WHAT TO PRODUCE:
Starting from the line that contains "none -> purple brick A4:B4 level 2", reproduce each line exactly through the end of the material, and include no other lines.

INFORMATION GIVEN:
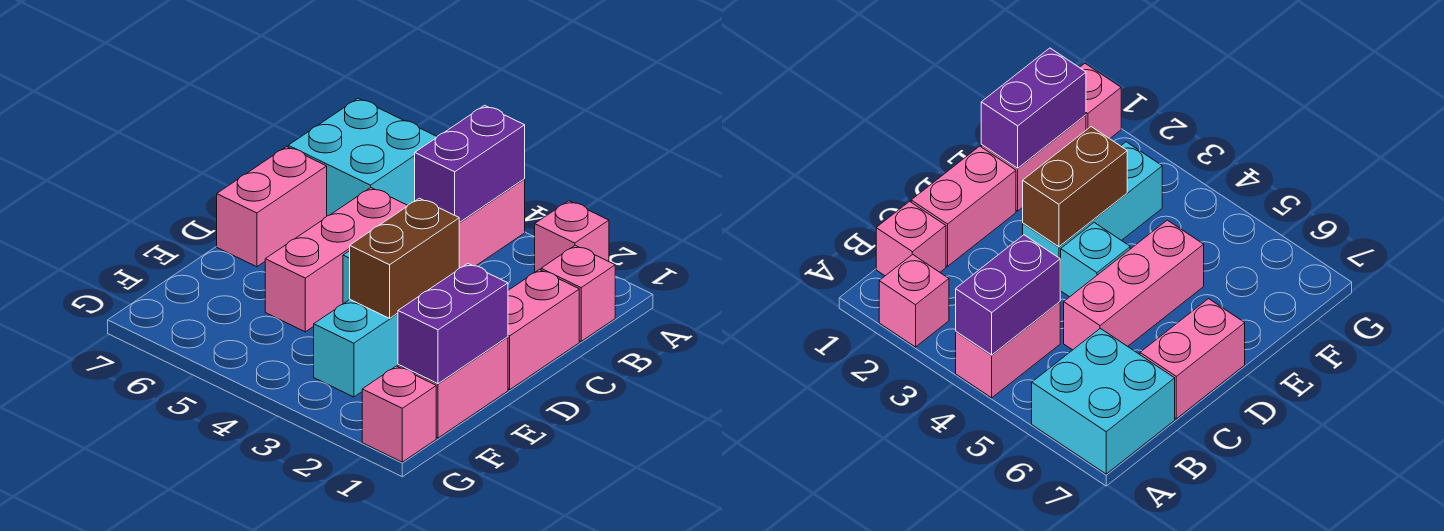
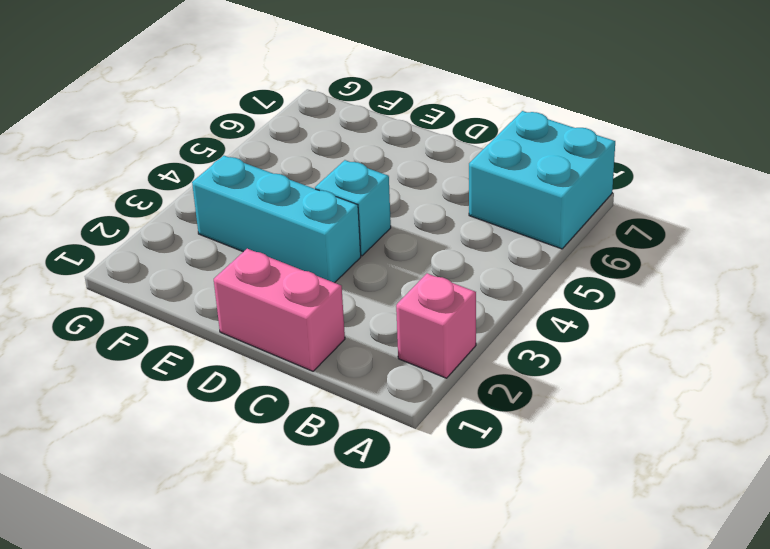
none -> pink brick A4:B4 level 1
none -> pink brick B1 level 1
none -> pink brick C5:E5 level 1

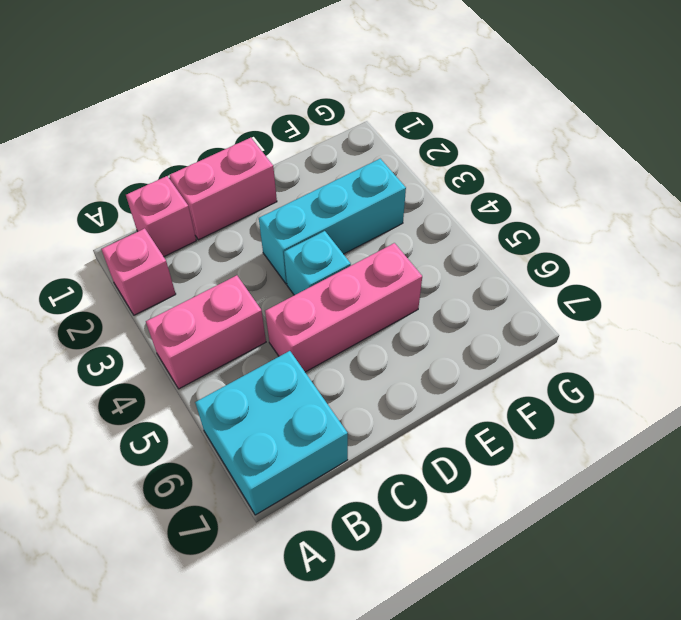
none -> pink brick C7:D7 level 1
none -> pink brick E1:F1 level 1
none -> pink brick G1 level 1

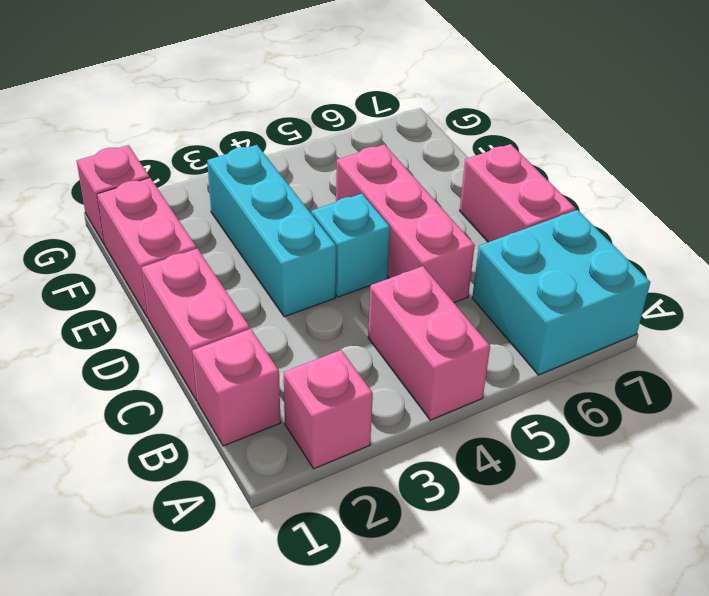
none -> purple brick A4:B4 level 2
none -> brown brick D3:E3 level 2
none -> purple brick E1:F1 level 2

EXPECTED ANSWER:
none -> purple brick A4:B4 level 2
none -> brown brick D3:E3 level 2
none -> purple brick E1:F1 level 2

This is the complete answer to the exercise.